▶ **TASK GOAL**
Convert every line of the listing into a JSON array of strings, one string per line, omitting blank lines.

++++ SUPPLIED DATA

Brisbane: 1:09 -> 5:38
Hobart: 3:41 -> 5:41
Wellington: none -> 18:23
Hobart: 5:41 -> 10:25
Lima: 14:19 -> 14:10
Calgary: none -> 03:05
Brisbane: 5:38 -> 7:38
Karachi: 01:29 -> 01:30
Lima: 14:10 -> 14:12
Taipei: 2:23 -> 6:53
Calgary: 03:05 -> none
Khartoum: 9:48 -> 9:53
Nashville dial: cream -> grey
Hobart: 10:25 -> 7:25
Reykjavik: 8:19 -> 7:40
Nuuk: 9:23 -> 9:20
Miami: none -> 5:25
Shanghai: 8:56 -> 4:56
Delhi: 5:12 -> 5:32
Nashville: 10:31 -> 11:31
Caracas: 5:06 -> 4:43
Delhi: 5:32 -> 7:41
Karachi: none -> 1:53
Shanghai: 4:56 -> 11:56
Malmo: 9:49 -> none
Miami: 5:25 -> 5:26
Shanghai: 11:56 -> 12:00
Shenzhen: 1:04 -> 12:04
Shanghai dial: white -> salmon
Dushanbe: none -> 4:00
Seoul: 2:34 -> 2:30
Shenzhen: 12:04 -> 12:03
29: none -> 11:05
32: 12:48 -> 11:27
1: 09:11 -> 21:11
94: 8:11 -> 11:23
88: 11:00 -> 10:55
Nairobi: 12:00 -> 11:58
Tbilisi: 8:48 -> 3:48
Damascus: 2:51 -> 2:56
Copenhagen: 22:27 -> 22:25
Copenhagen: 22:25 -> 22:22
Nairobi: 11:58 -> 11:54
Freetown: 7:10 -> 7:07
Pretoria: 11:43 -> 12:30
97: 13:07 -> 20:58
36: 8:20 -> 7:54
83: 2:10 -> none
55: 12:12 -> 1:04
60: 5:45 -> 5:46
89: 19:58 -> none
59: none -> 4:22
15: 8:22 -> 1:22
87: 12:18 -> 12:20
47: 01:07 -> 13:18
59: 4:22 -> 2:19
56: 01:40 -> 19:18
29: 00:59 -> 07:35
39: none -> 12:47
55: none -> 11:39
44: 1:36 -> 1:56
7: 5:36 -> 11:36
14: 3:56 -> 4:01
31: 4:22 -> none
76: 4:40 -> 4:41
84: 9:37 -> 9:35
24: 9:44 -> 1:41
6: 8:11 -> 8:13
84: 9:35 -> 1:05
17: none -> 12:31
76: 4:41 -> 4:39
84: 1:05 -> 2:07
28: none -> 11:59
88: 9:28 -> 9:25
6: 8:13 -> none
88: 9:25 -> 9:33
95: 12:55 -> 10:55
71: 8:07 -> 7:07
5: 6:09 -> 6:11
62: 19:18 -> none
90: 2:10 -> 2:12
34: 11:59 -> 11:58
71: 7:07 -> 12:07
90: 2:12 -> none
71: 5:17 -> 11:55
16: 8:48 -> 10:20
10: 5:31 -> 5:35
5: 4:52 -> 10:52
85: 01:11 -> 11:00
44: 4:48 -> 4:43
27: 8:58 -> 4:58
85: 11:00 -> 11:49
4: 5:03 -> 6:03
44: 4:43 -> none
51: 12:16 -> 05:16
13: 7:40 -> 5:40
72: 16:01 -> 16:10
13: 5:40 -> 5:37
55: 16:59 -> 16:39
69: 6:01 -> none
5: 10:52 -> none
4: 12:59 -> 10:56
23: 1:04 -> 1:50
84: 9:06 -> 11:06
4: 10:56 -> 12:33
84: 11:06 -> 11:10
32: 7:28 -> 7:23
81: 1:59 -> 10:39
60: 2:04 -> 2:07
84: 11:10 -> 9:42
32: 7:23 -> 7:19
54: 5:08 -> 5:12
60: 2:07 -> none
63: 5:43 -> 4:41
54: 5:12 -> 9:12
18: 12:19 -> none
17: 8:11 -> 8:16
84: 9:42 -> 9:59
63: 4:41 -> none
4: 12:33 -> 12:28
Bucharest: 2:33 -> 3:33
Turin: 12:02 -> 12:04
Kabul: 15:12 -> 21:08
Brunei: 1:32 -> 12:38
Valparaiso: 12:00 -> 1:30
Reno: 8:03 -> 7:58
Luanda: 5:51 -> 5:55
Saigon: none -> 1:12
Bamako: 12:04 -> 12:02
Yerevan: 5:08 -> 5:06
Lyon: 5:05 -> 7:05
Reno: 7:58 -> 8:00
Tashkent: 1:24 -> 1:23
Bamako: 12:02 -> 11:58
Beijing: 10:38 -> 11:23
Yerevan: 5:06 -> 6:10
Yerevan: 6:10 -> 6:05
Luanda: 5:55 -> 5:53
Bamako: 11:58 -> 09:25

++++++++

▶ **CORRECT RESULT**
[
  "Brisbane: 1:09 -> 5:38",
  "Hobart: 3:41 -> 5:41",
  "Wellington: none -> 18:23",
  "Hobart: 5:41 -> 10:25",
  "Lima: 14:19 -> 14:10",
  "Calgary: none -> 03:05",
  "Brisbane: 5:38 -> 7:38",
  "Karachi: 01:29 -> 01:30",
  "Lima: 14:10 -> 14:12",
  "Taipei: 2:23 -> 6:53",
  "Calgary: 03:05 -> none",
  "Khartoum: 9:48 -> 9:53",
  "Nashville dial: cream -> grey",
  "Hobart: 10:25 -> 7:25",
  "Reykjavik: 8:19 -> 7:40",
  "Nuuk: 9:23 -> 9:20",
  "Miami: none -> 5:25",
  "Shanghai: 8:56 -> 4:56",
  "Delhi: 5:12 -> 5:32",
  "Nashville: 10:31 -> 11:31",
  "Caracas: 5:06 -> 4:43",
  "Delhi: 5:32 -> 7:41",
  "Karachi: none -> 1:53",
  "Shanghai: 4:56 -> 11:56",
  "Malmo: 9:49 -> none",
  "Miami: 5:25 -> 5:26",
  "Shanghai: 11:56 -> 12:00",
  "Shenzhen: 1:04 -> 12:04",
  "Shanghai dial: white -> salmon",
  "Dushanbe: none -> 4:00",
  "Seoul: 2:34 -> 2:30",
  "Shenzhen: 12:04 -> 12:03",
  "29: none -> 11:05",
  "32: 12:48 -> 11:27",
  "1: 09:11 -> 21:11",
  "94: 8:11 -> 11:23",
  "88: 11:00 -> 10:55",
  "Nairobi: 12:00 -> 11:58",
  "Tbilisi: 8:48 -> 3:48",
  "Damascus: 2:51 -> 2:56",
  "Copenhagen: 22:27 -> 22:25",
  "Copenhagen: 22:25 -> 22:22",
  "Nairobi: 11:58 -> 11:54",
  "Freetown: 7:10 -> 7:07",
  "Pretoria: 11:43 -> 12:30",
  "97: 13:07 -> 20:58",
  "36: 8:20 -> 7:54",
  "83: 2:10 -> none",
  "55: 12:12 -> 1:04",
  "60: 5:45 -> 5:46",
  "89: 19:58 -> none",
  "59: none -> 4:22",
  "15: 8:22 -> 1:22",
  "87: 12:18 -> 12:20",
  "47: 01:07 -> 13:18",
  "59: 4:22 -> 2:19",
  "56: 01:40 -> 19:18",
  "29: 00:59 -> 07:35",
  "39: none -> 12:47",
  "55: none -> 11:39",
  "44: 1:36 -> 1:56",
  "7: 5:36 -> 11:36",
  "14: 3:56 -> 4:01",
  "31: 4:22 -> none",
  "76: 4:40 -> 4:41",
  "84: 9:37 -> 9:35",
  "24: 9:44 -> 1:41",
  "6: 8:11 -> 8:13",
  "84: 9:35 -> 1:05",
  "17: none -> 12:31",
  "76: 4:41 -> 4:39",
  "84: 1:05 -> 2:07",
  "28: none -> 11:59",
  "88: 9:28 -> 9:25",
  "6: 8:13 -> none",
  "88: 9:25 -> 9:33",
  "95: 12:55 -> 10:55",
  "71: 8:07 -> 7:07",
  "5: 6:09 -> 6:11",
  "62: 19:18 -> none",
  "90: 2:10 -> 2:12",
  "34: 11:59 -> 11:58",
  "71: 7:07 -> 12:07",
  "90: 2:12 -> none",
  "71: 5:17 -> 11:55",
  "16: 8:48 -> 10:20",
  "10: 5:31 -> 5:35",
  "5: 4:52 -> 10:52",
  "85: 01:11 -> 11:00",
  "44: 4:48 -> 4:43",
  "27: 8:58 -> 4:58",
  "85: 11:00 -> 11:49",
  "4: 5:03 -> 6:03",
  "44: 4:43 -> none",
  "51: 12:16 -> 05:16",
  "13: 7:40 -> 5:40",
  "72: 16:01 -> 16:10",
  "13: 5:40 -> 5:37",
  "55: 16:59 -> 16:39",
  "69: 6:01 -> none",
  "5: 10:52 -> none",
  "4: 12:59 -> 10:56",
  "23: 1:04 -> 1:50",
  "84: 9:06 -> 11:06",
  "4: 10:56 -> 12:33",
  "84: 11:06 -> 11:10",
  "32: 7:28 -> 7:23",
  "81: 1:59 -> 10:39",
  "60: 2:04 -> 2:07",
  "84: 11:10 -> 9:42",
  "32: 7:23 -> 7:19",
  "54: 5:08 -> 5:12",
  "60: 2:07 -> none",
  "63: 5:43 -> 4:41",
  "54: 5:12 -> 9:12",
  "18: 12:19 -> none",
  "17: 8:11 -> 8:16",
  "84: 9:42 -> 9:59",
  "63: 4:41 -> none",
  "4: 12:33 -> 12:28",
  "Bucharest: 2:33 -> 3:33",
  "Turin: 12:02 -> 12:04",
  "Kabul: 15:12 -> 21:08",
  "Brunei: 1:32 -> 12:38",
  "Valparaiso: 12:00 -> 1:30",
  "Reno: 8:03 -> 7:58",
  "Luanda: 5:51 -> 5:55",
  "Saigon: none -> 1:12",
  "Bamako: 12:04 -> 12:02",
  "Yerevan: 5:08 -> 5:06",
  "Lyon: 5:05 -> 7:05",
  "Reno: 7:58 -> 8:00",
  "Tashkent: 1:24 -> 1:23",
  "Bamako: 12:02 -> 11:58",
  "Beijing: 10:38 -> 11:23",
  "Yerevan: 5:06 -> 6:10",
  "Yerevan: 6:10 -> 6:05",
  "Luanda: 5:55 -> 5:53",
  "Bamako: 11:58 -> 09:25"
]